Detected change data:
•••

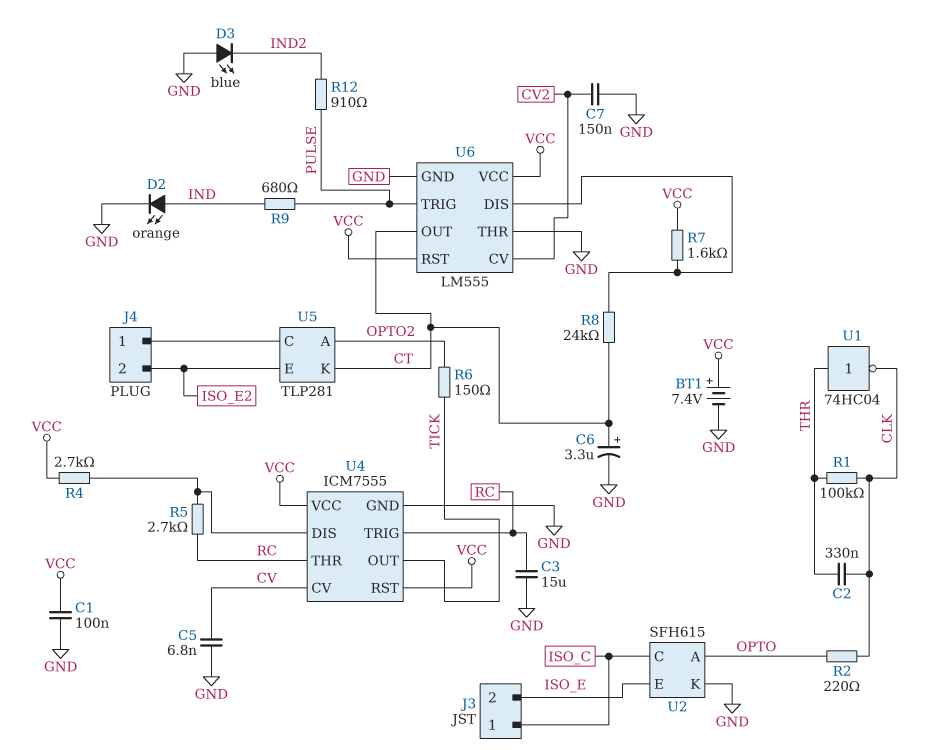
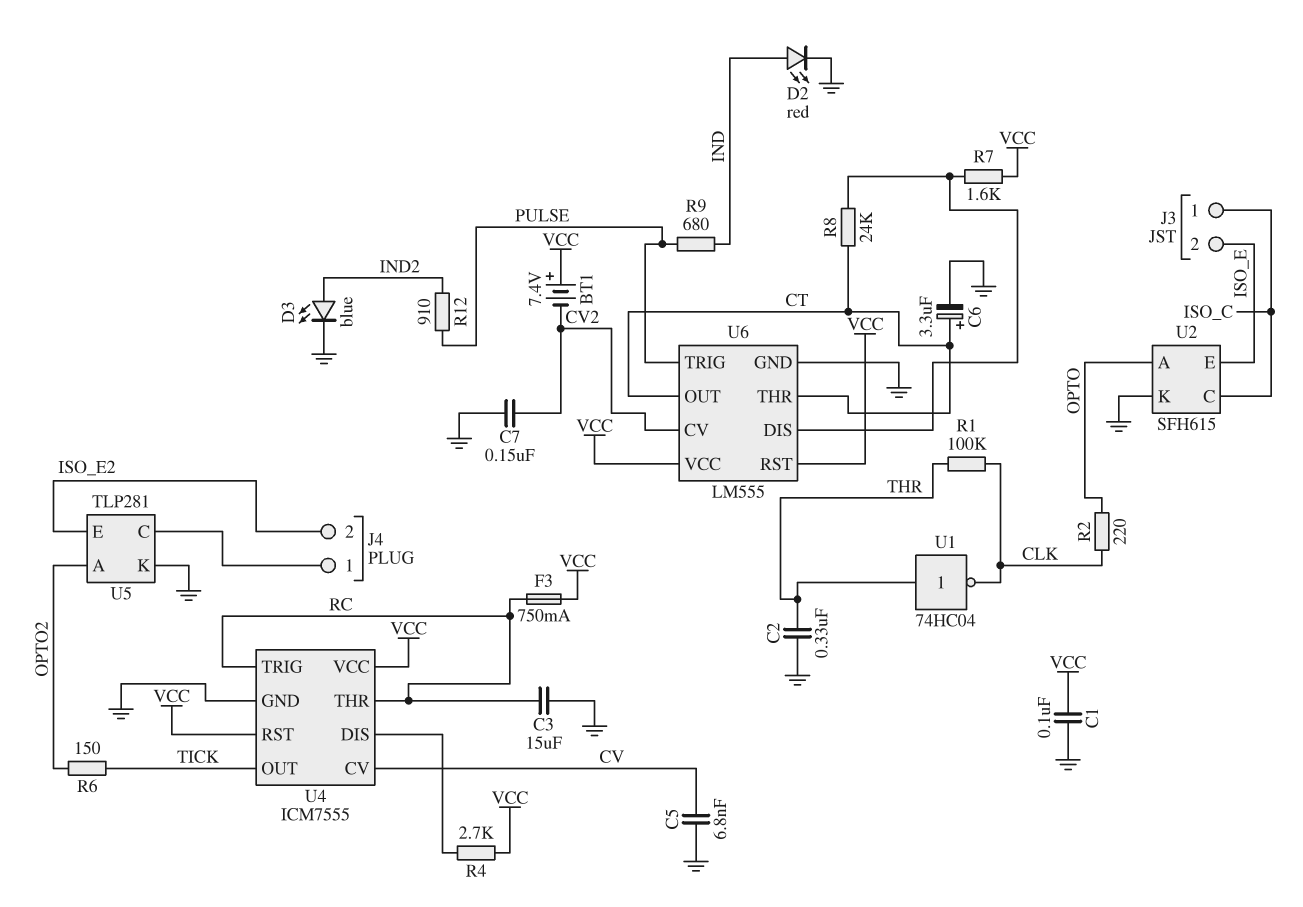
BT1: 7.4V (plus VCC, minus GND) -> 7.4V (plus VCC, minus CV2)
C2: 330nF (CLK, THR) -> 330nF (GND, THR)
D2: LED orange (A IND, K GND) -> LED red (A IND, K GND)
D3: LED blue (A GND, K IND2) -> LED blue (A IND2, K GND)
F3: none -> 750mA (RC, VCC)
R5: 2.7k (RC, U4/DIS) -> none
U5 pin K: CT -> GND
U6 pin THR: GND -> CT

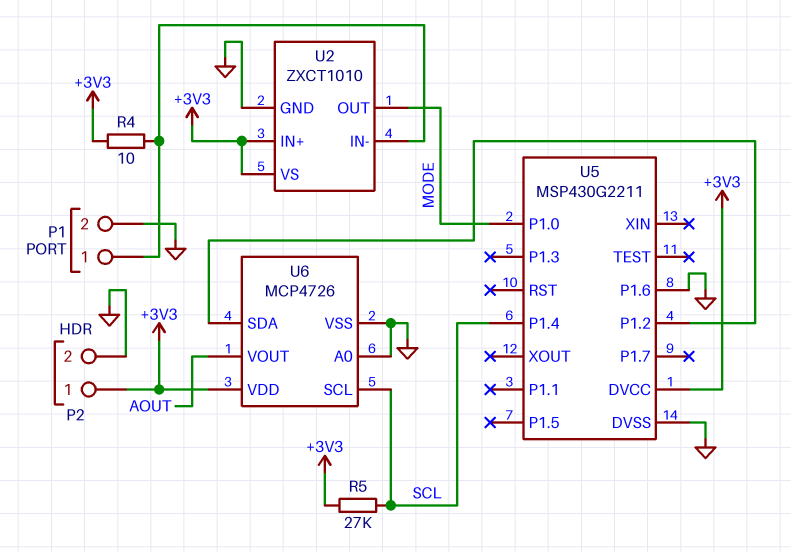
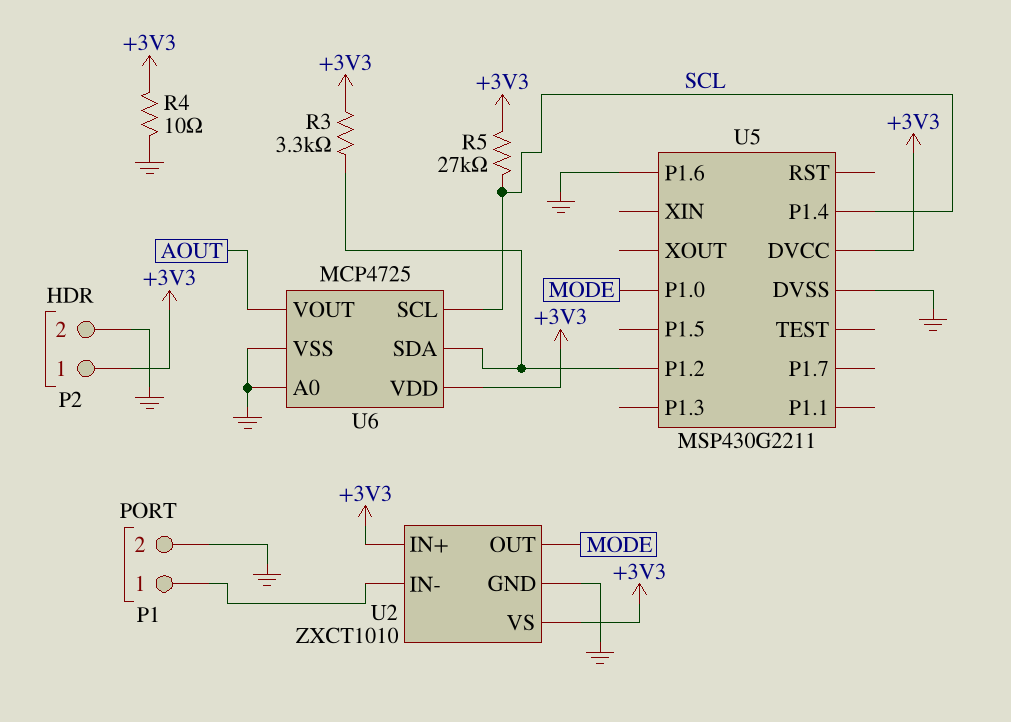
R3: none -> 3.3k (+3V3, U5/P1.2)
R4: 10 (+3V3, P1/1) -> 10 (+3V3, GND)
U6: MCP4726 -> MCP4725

•••

Instructions for the task: Output, exactly and without pictures, the lines above that run from the one containing "D3: LED blue" through the last line of the entries, inclusive.

Result of this task:
D3: LED blue (A GND, K IND2) -> LED blue (A IND2, K GND)
F3: none -> 750mA (RC, VCC)
R5: 2.7k (RC, U4/DIS) -> none
U5 pin K: CT -> GND
U6 pin THR: GND -> CT

R3: none -> 3.3k (+3V3, U5/P1.2)
R4: 10 (+3V3, P1/1) -> 10 (+3V3, GND)
U6: MCP4726 -> MCP4725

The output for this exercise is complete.